Given records.
===

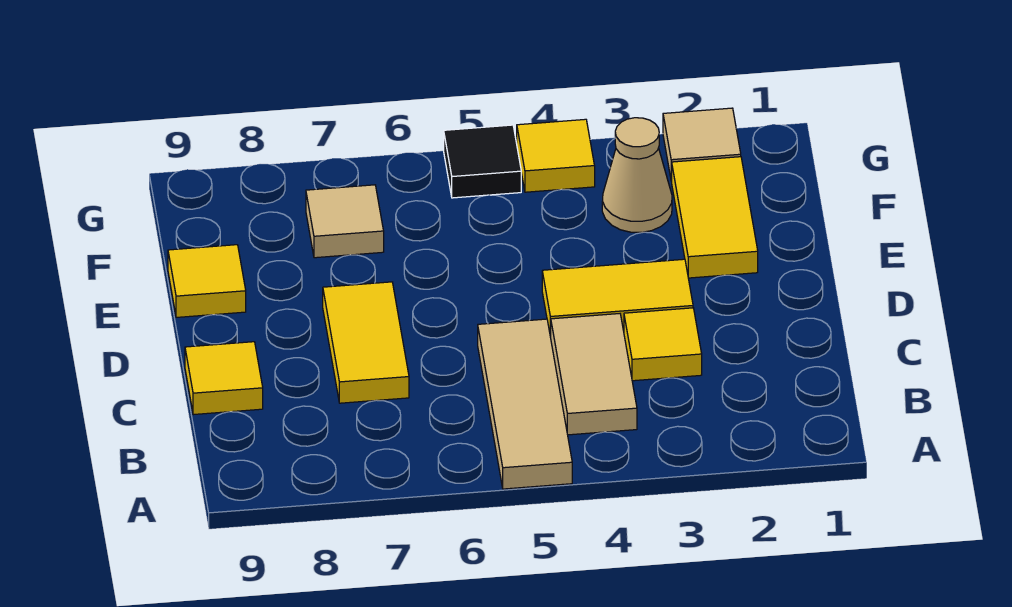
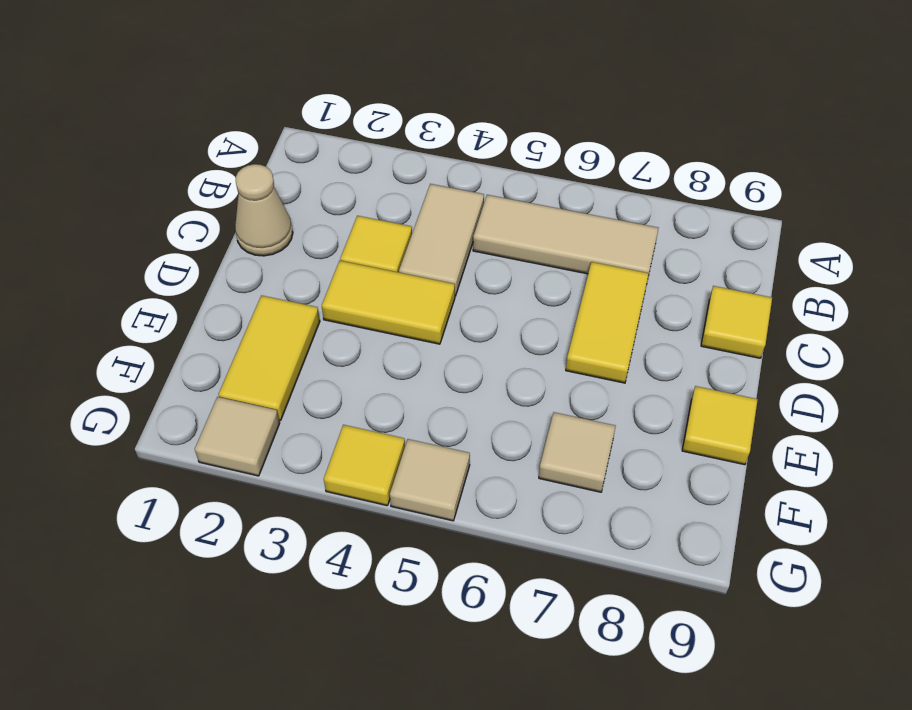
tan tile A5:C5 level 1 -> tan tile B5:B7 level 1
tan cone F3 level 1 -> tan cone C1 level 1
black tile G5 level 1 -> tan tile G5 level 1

===

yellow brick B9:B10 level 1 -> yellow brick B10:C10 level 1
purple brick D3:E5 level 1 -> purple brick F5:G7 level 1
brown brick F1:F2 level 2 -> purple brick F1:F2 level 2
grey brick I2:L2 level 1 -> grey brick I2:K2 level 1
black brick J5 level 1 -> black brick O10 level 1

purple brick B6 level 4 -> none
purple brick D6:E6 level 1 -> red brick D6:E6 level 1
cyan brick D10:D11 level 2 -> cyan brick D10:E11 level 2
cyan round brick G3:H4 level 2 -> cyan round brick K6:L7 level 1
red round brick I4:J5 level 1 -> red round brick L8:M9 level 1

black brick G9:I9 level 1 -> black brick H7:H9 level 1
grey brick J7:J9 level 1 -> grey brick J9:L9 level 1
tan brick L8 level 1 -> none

===

Exercise details.
When a line in the listing above holds the word "cyan", copy it.

Exercise solution.
cyan brick D10:D11 level 2 -> cyan brick D10:E11 level 2
cyan round brick G3:H4 level 2 -> cyan round brick K6:L7 level 1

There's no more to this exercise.